──────── Input records ────────
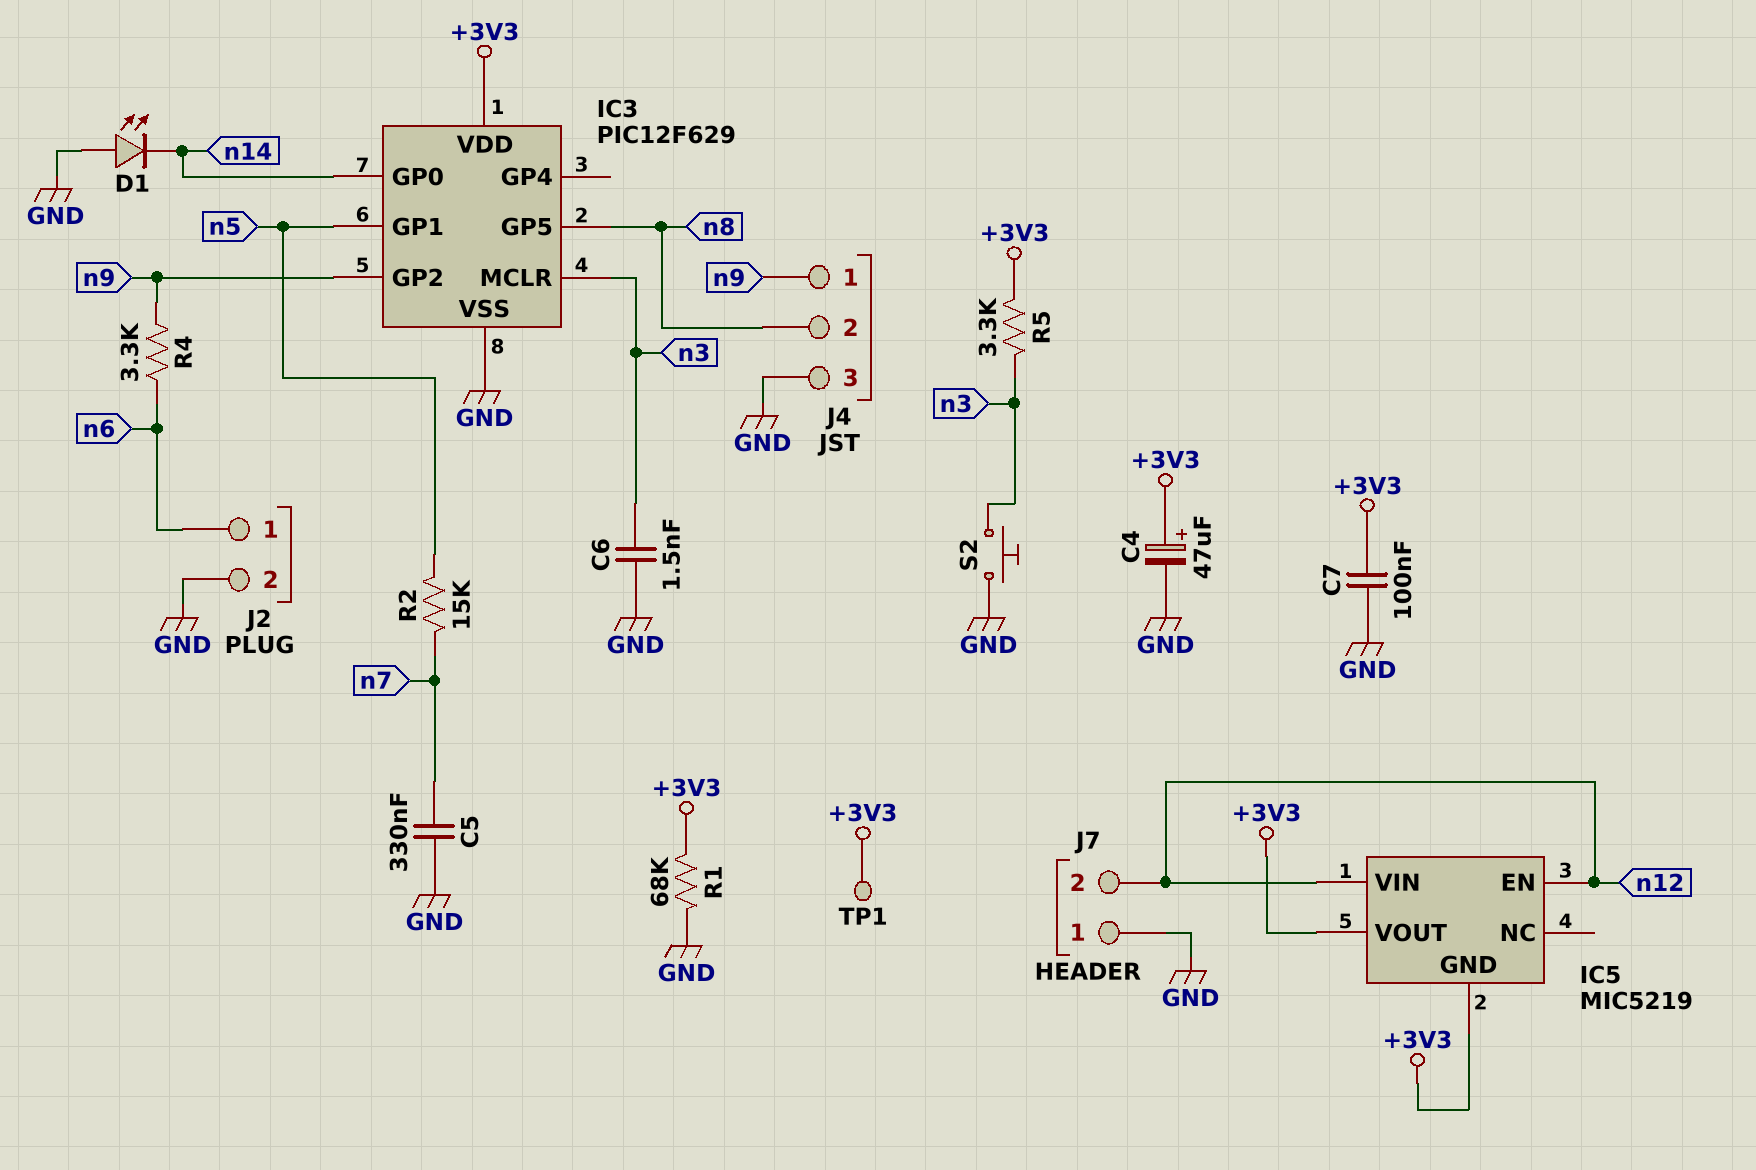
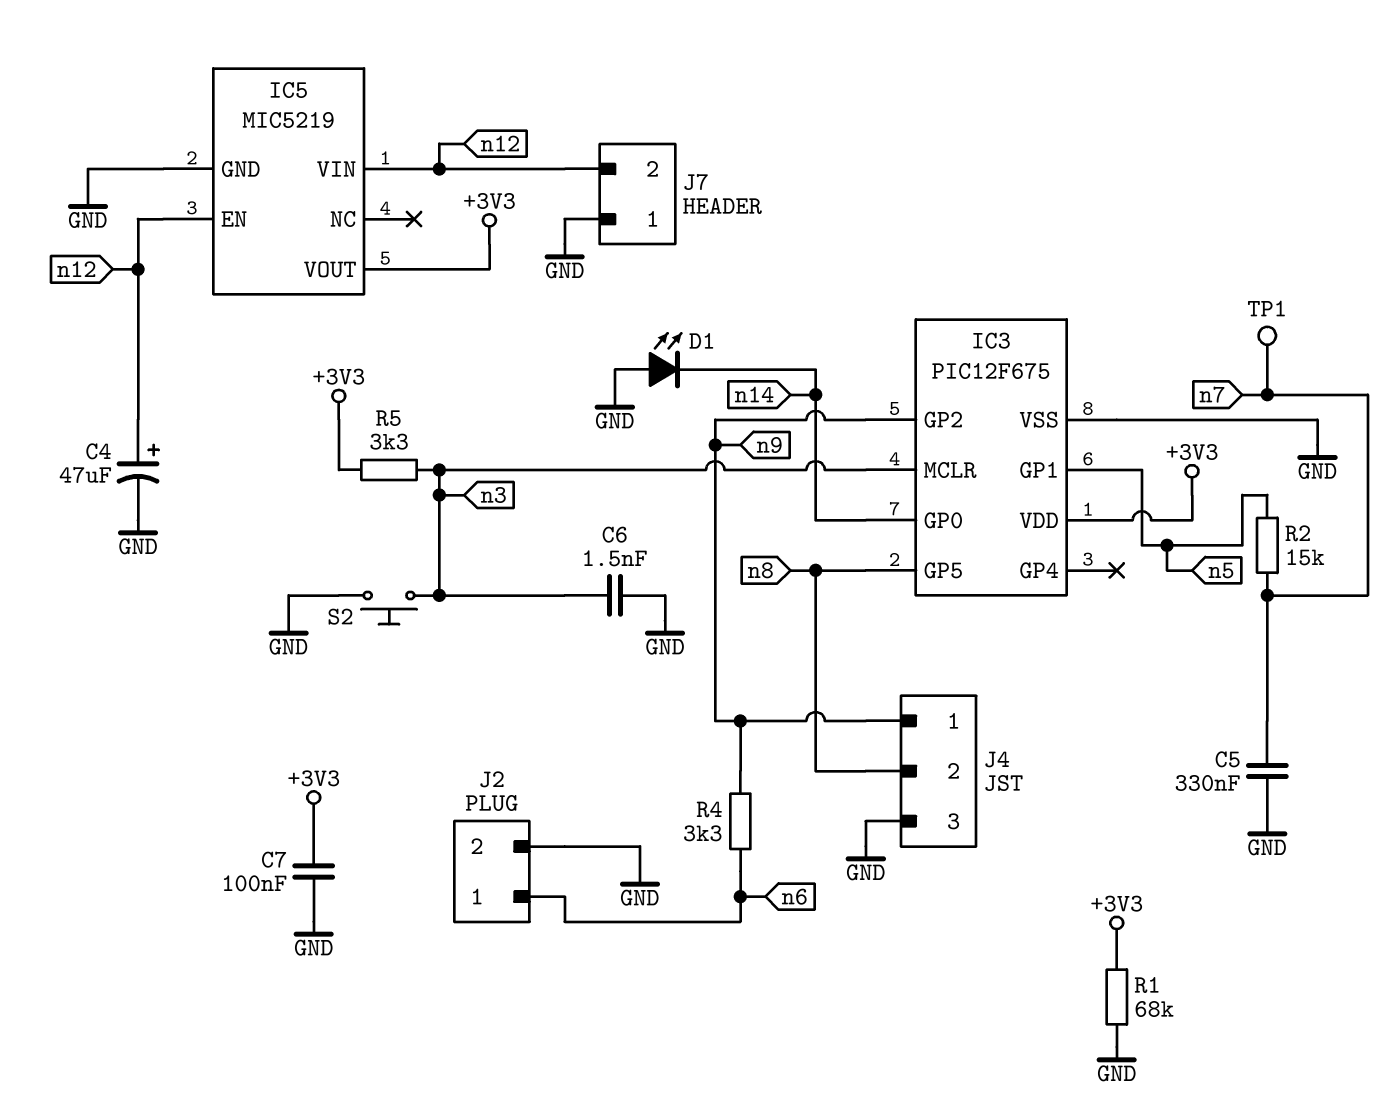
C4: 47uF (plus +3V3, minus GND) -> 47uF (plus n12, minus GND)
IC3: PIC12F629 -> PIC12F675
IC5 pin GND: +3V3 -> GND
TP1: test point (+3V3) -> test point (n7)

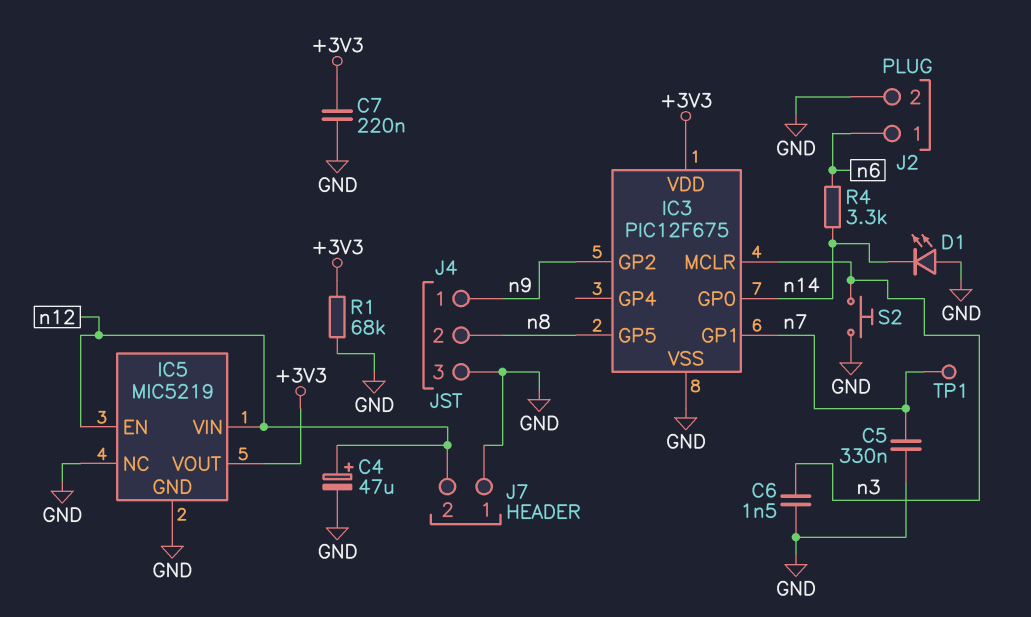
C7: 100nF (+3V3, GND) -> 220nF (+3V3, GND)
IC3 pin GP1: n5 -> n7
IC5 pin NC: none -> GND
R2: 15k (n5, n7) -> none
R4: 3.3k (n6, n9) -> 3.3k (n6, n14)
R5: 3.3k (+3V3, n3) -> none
────────
──────── Input records ────────
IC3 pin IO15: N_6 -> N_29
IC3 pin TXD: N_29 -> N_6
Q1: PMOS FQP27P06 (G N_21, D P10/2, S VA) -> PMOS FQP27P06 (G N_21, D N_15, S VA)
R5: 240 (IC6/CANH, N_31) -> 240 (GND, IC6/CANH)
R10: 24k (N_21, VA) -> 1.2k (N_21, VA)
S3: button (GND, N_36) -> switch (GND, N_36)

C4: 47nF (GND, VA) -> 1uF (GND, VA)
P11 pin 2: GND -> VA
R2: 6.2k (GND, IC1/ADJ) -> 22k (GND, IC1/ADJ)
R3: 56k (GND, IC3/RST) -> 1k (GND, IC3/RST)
────────
──────── Input records ────────
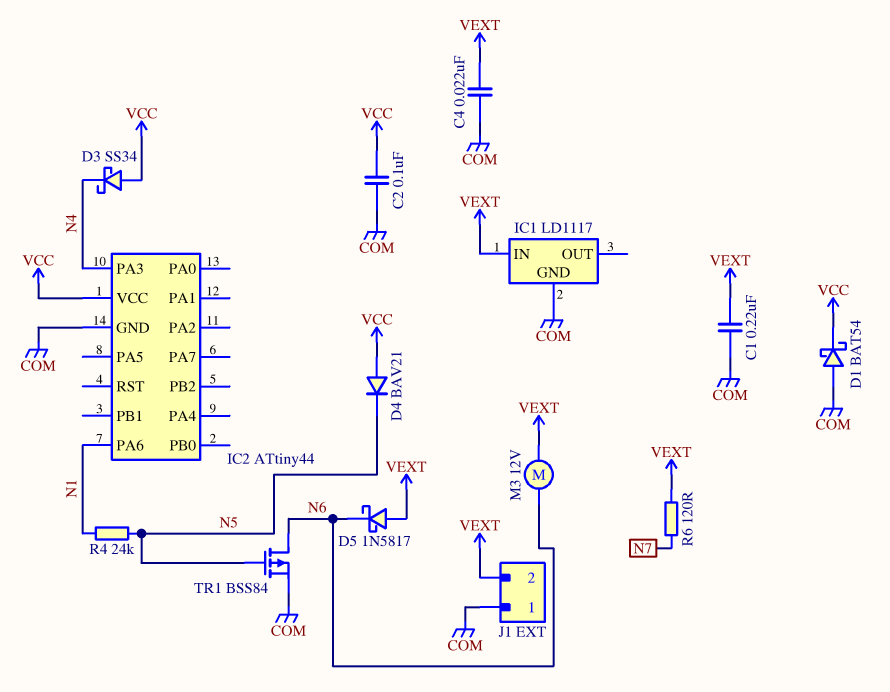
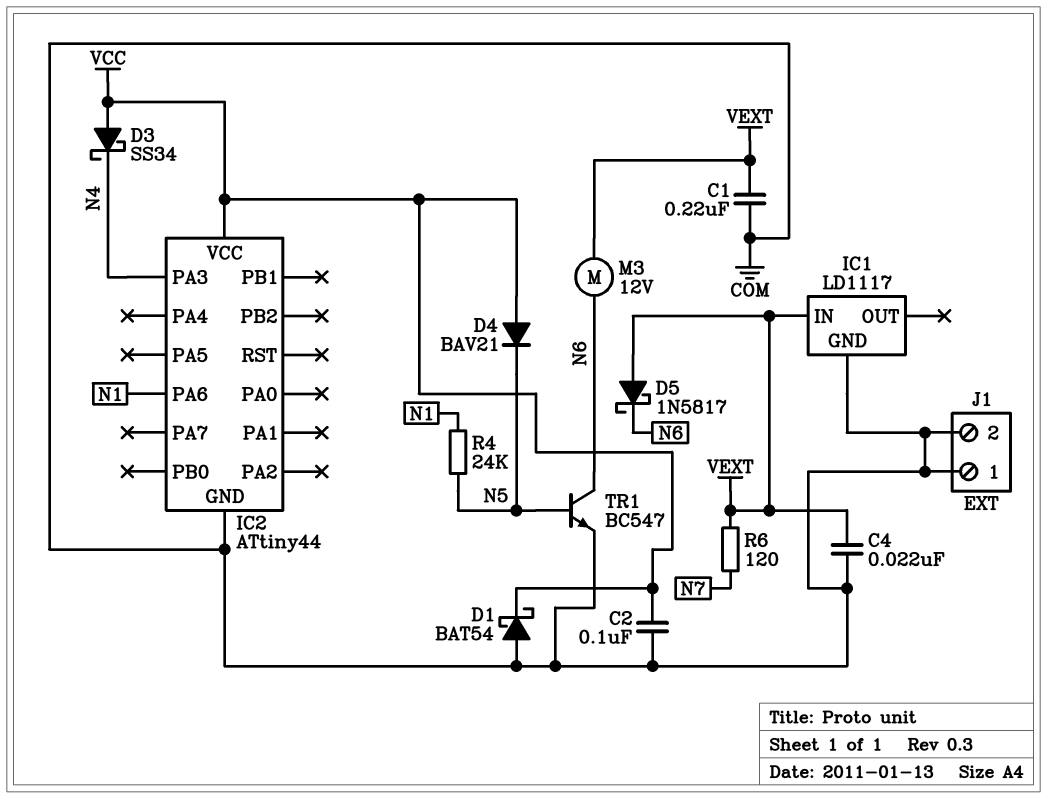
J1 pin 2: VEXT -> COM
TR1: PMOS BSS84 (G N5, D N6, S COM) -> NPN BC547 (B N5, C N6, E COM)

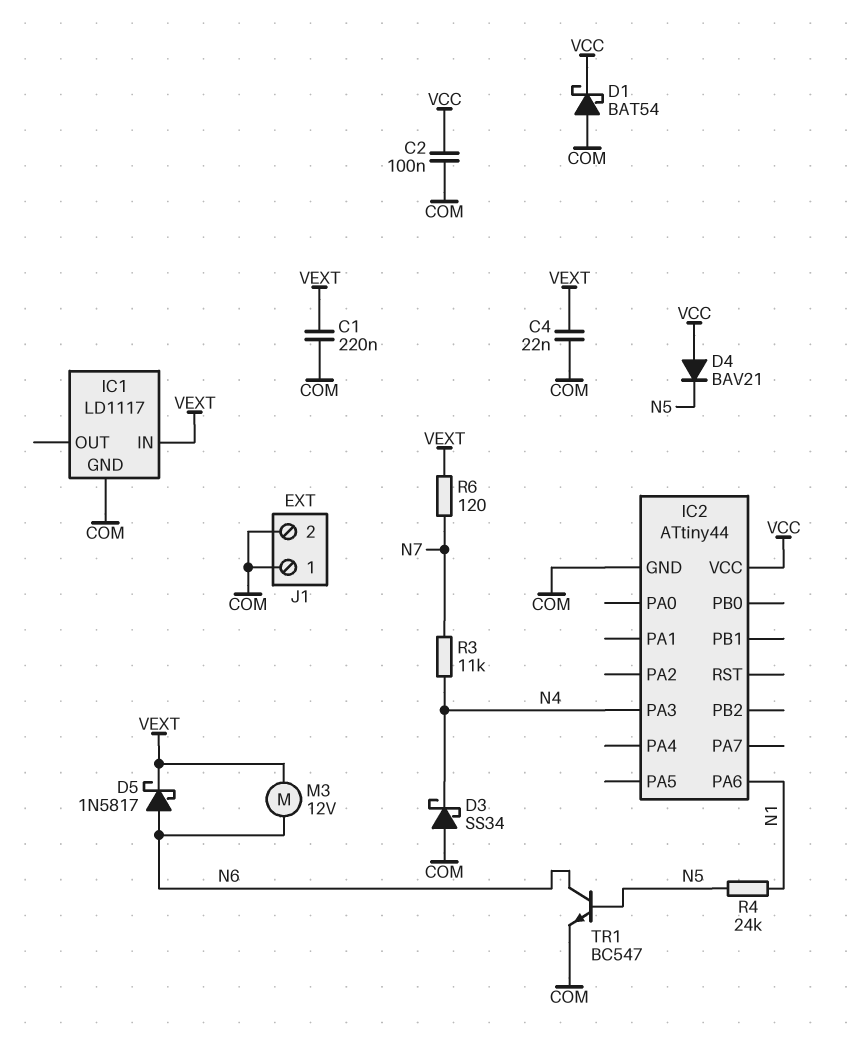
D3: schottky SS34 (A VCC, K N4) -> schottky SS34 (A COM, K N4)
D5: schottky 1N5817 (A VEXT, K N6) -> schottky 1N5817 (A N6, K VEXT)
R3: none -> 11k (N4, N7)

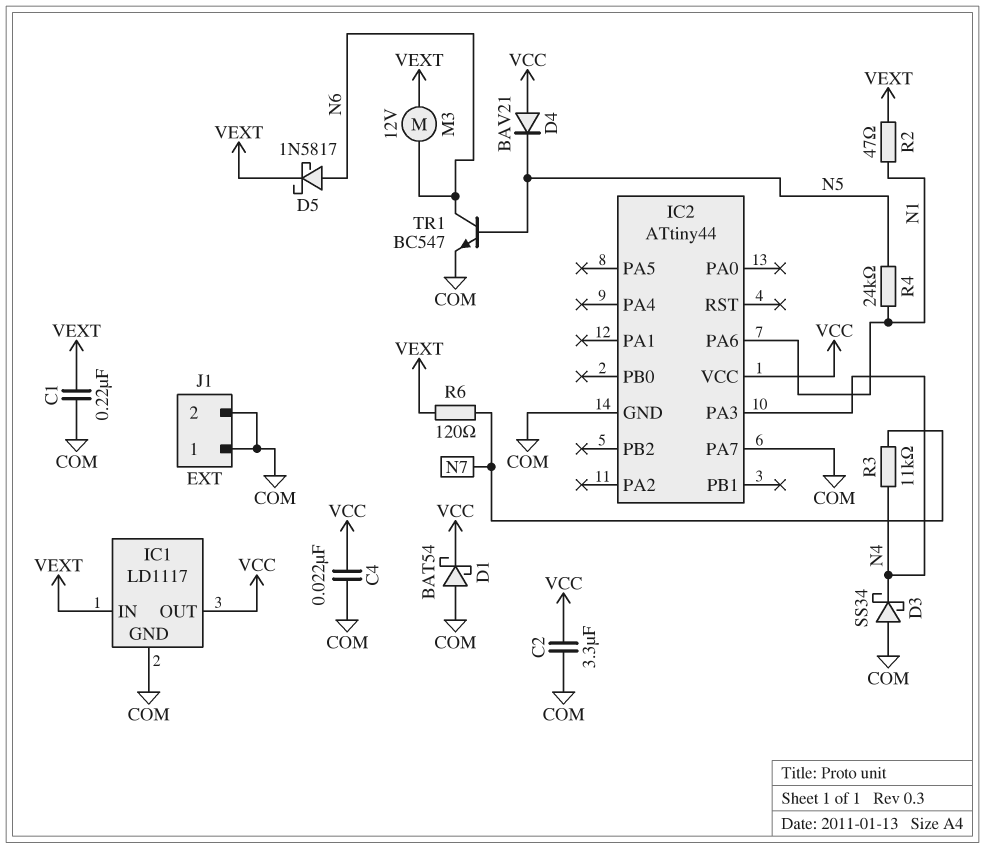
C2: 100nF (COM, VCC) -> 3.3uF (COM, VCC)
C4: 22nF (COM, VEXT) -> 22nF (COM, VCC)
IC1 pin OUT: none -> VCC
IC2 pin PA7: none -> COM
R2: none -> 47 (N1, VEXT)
────────
→ What you need to do
Beginning at the line with "IC3 pin IO15: N_6 -> N_29" and stopping after the line with "R3: 56k (GND, IC3/RST) -> 1k (GND, IC3/RST)", please write out every line of the data above exactly and nothing else.

→ Answer to this exercise
IC3 pin IO15: N_6 -> N_29
IC3 pin TXD: N_29 -> N_6
Q1: PMOS FQP27P06 (G N_21, D P10/2, S VA) -> PMOS FQP27P06 (G N_21, D N_15, S VA)
R5: 240 (IC6/CANH, N_31) -> 240 (GND, IC6/CANH)
R10: 24k (N_21, VA) -> 1.2k (N_21, VA)
S3: button (GND, N_36) -> switch (GND, N_36)

C4: 47nF (GND, VA) -> 1uF (GND, VA)
P11 pin 2: GND -> VA
R2: 6.2k (GND, IC1/ADJ) -> 22k (GND, IC1/ADJ)
R3: 56k (GND, IC3/RST) -> 1k (GND, IC3/RST)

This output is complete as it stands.